# [Activity]
Go through the listing below. Copy each line that has the string "cyan".

# [Material supplied]
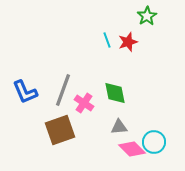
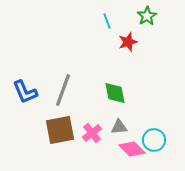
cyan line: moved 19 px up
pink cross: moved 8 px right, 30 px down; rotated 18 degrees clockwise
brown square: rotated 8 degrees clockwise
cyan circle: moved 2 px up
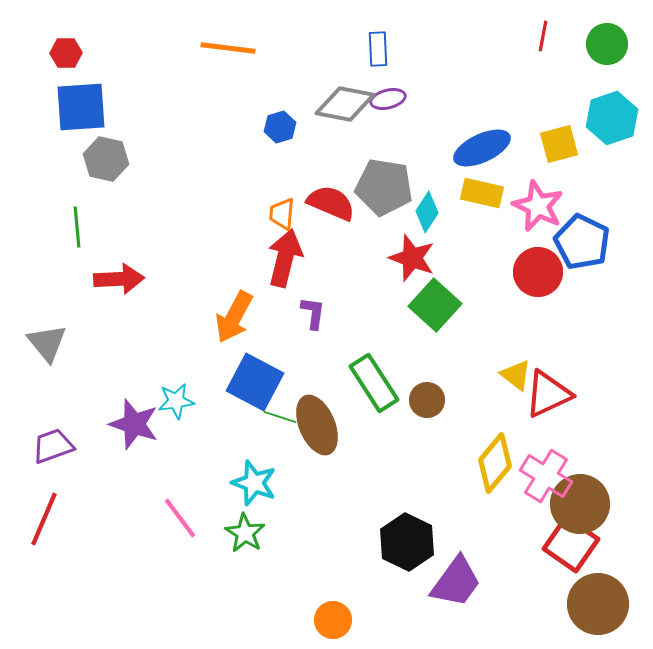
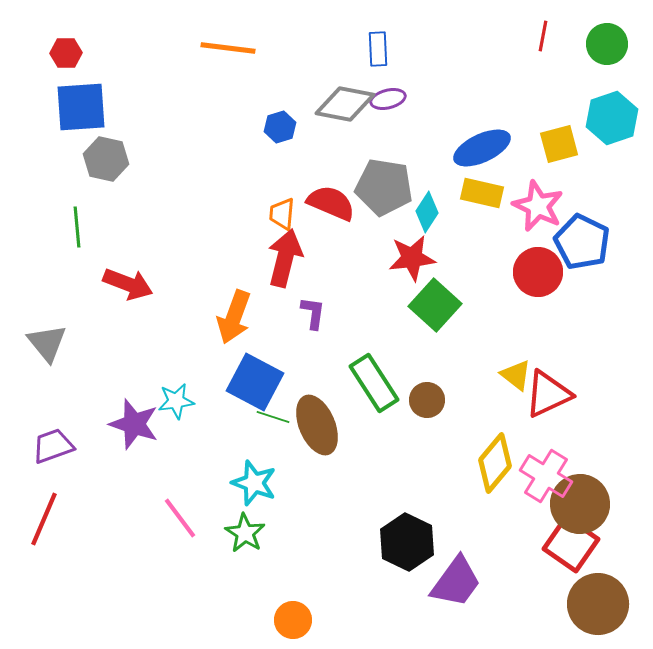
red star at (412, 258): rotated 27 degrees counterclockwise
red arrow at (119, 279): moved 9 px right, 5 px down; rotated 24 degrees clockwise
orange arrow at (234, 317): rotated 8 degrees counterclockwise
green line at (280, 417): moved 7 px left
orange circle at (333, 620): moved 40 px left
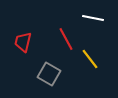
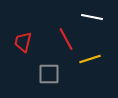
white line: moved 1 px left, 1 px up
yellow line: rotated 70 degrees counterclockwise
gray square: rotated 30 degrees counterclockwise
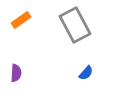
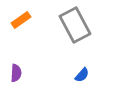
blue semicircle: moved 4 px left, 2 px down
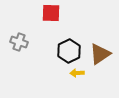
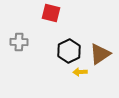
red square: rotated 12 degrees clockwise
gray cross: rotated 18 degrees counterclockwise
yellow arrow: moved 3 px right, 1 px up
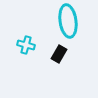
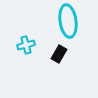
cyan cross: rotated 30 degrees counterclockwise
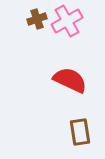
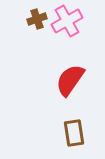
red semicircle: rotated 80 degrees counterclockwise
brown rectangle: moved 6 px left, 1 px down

* * *

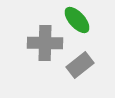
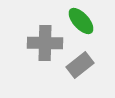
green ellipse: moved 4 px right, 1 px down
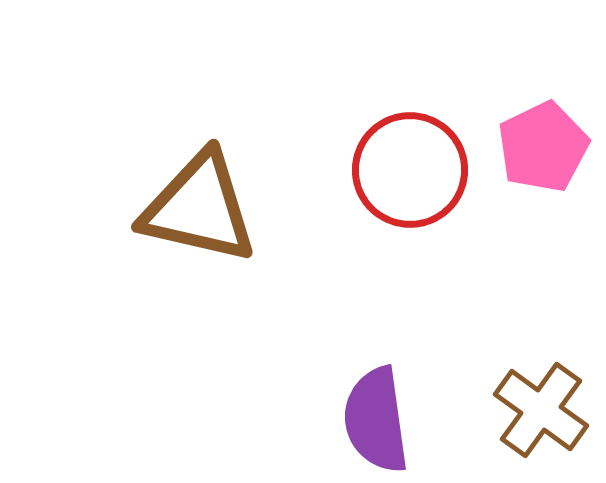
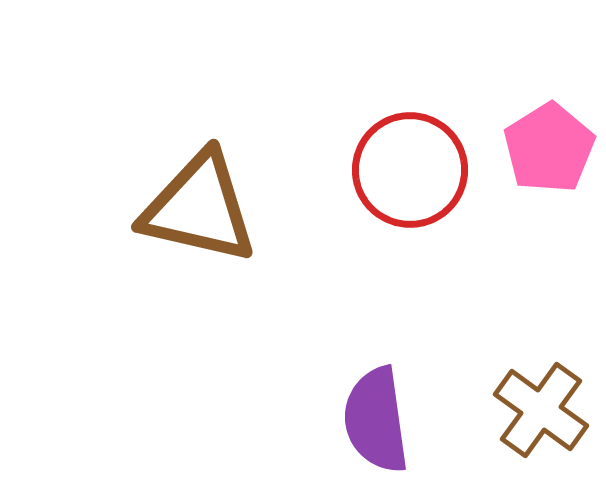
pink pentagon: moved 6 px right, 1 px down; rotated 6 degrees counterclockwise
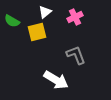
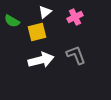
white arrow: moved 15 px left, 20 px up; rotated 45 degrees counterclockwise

==

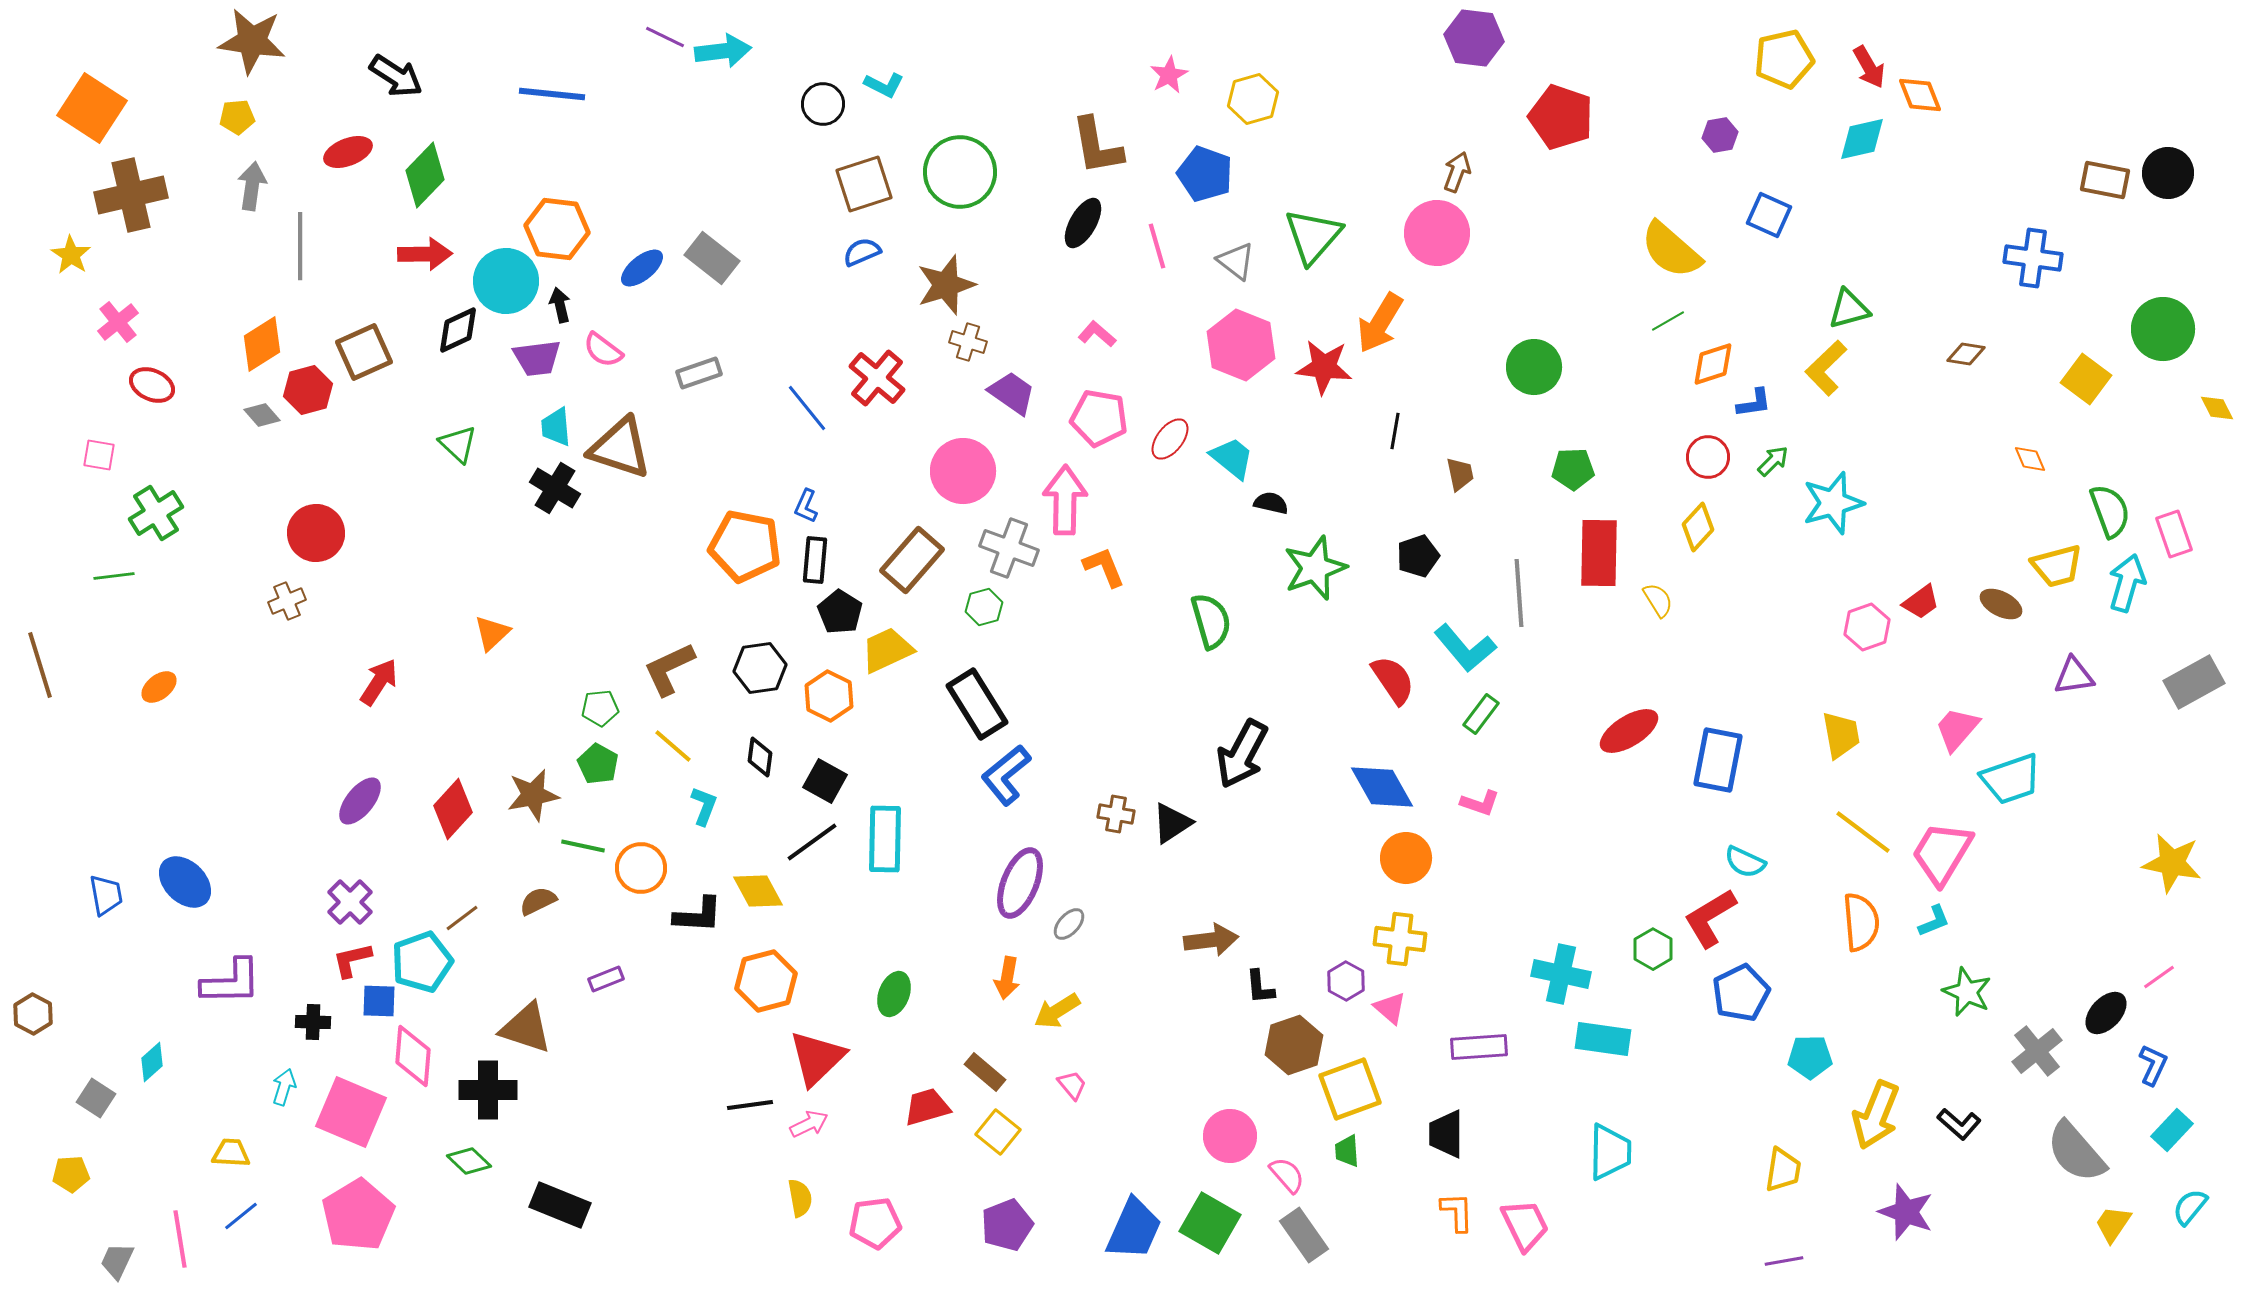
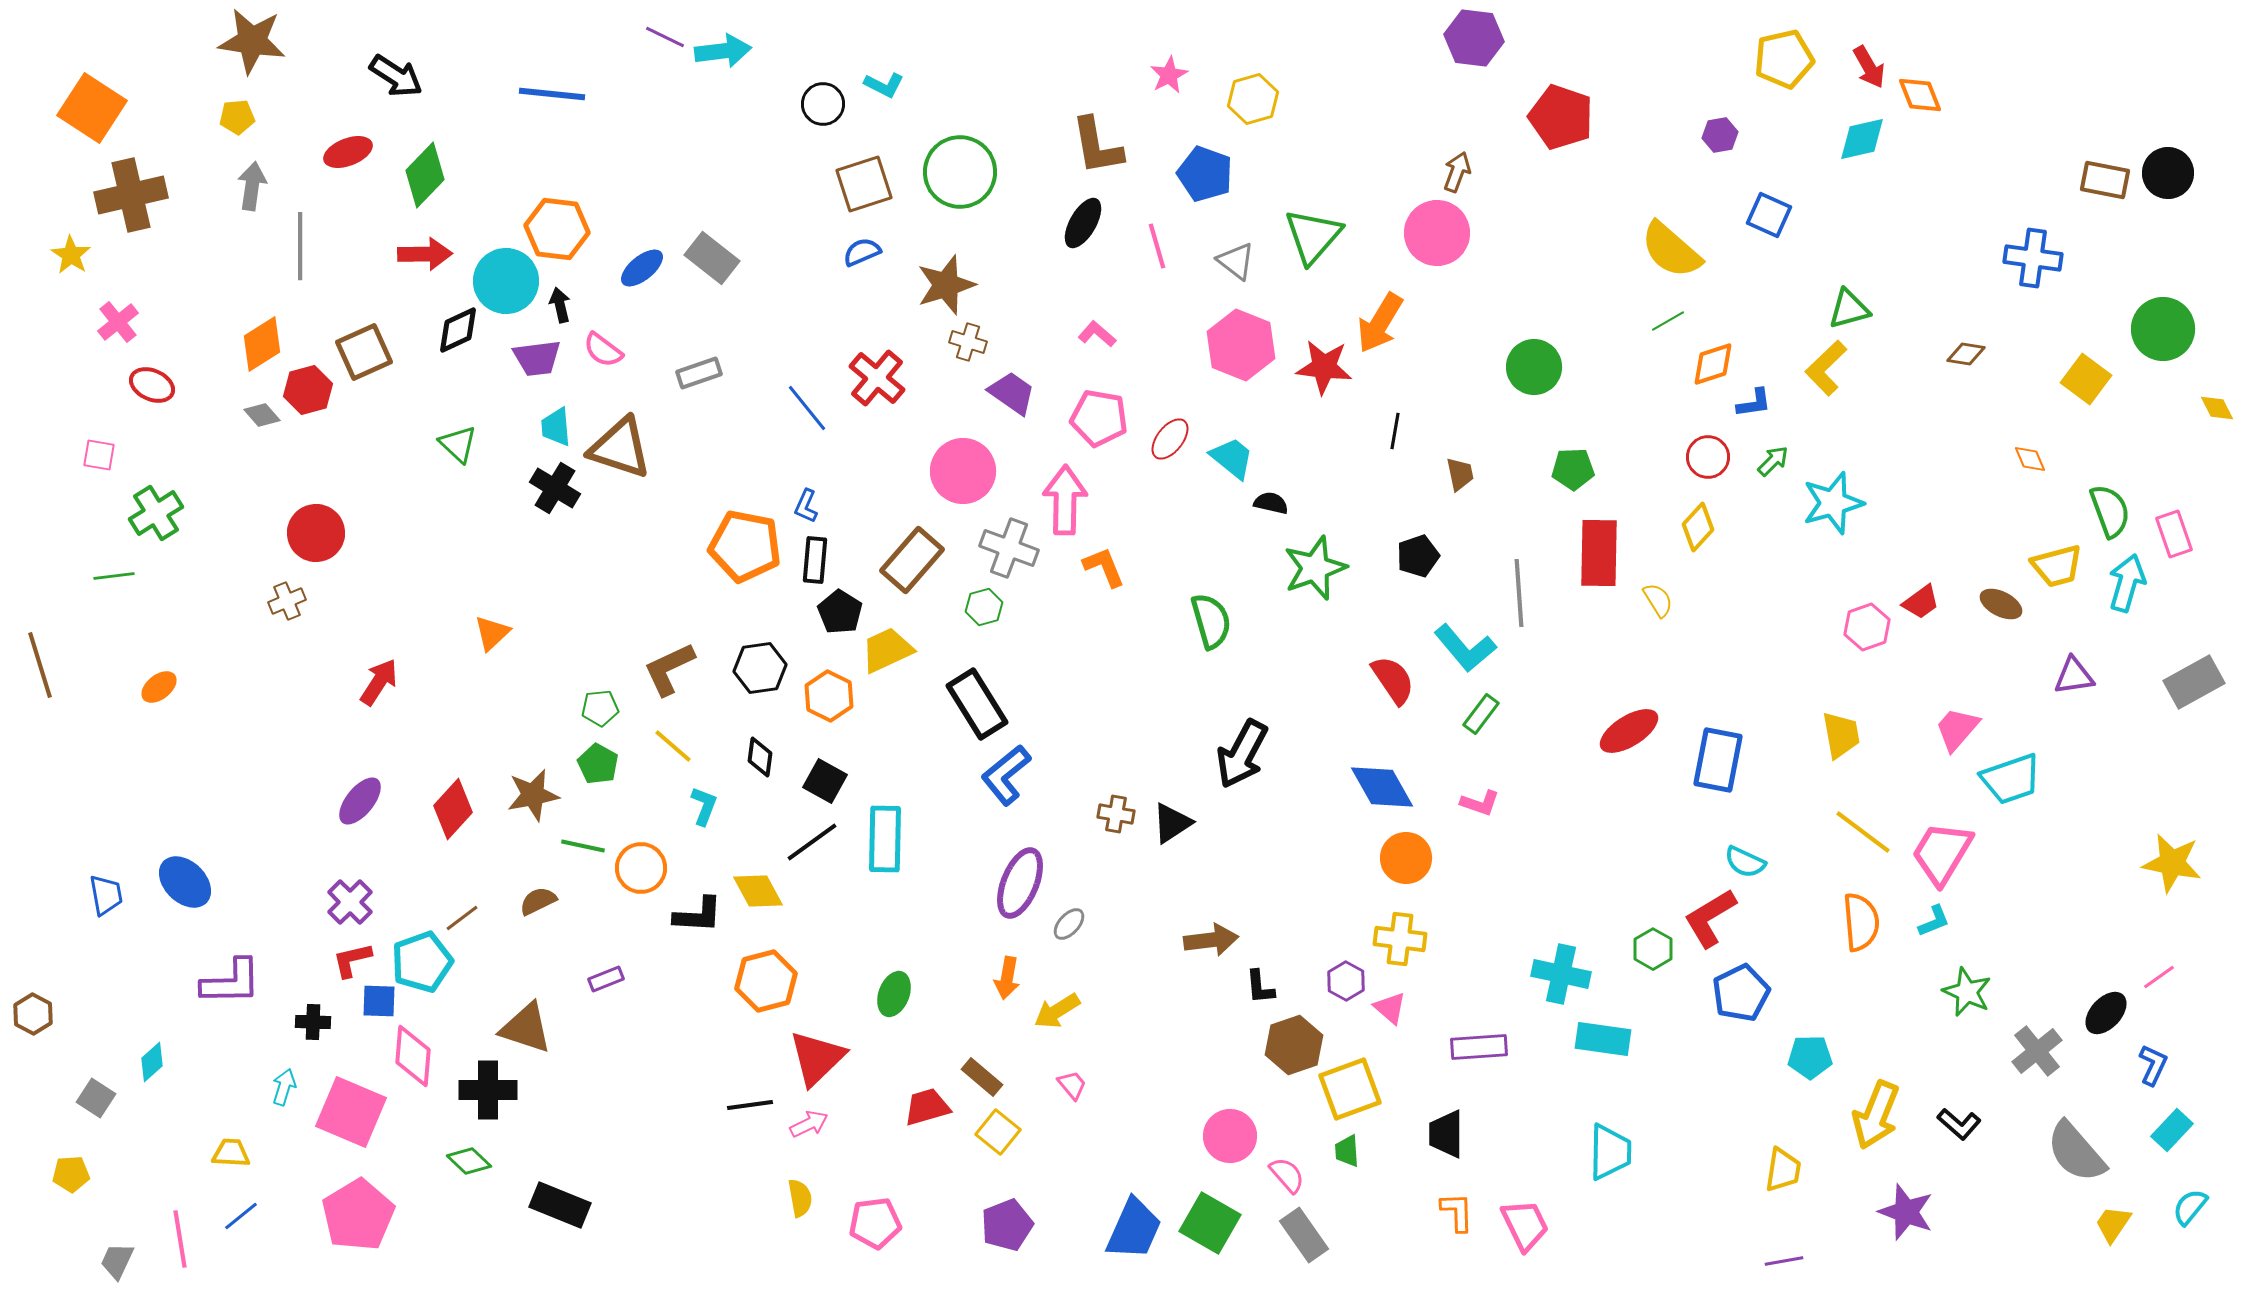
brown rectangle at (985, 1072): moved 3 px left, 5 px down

# [Solution below]
cyan line: moved 19 px up
cyan circle: moved 2 px up
cyan cross: rotated 30 degrees counterclockwise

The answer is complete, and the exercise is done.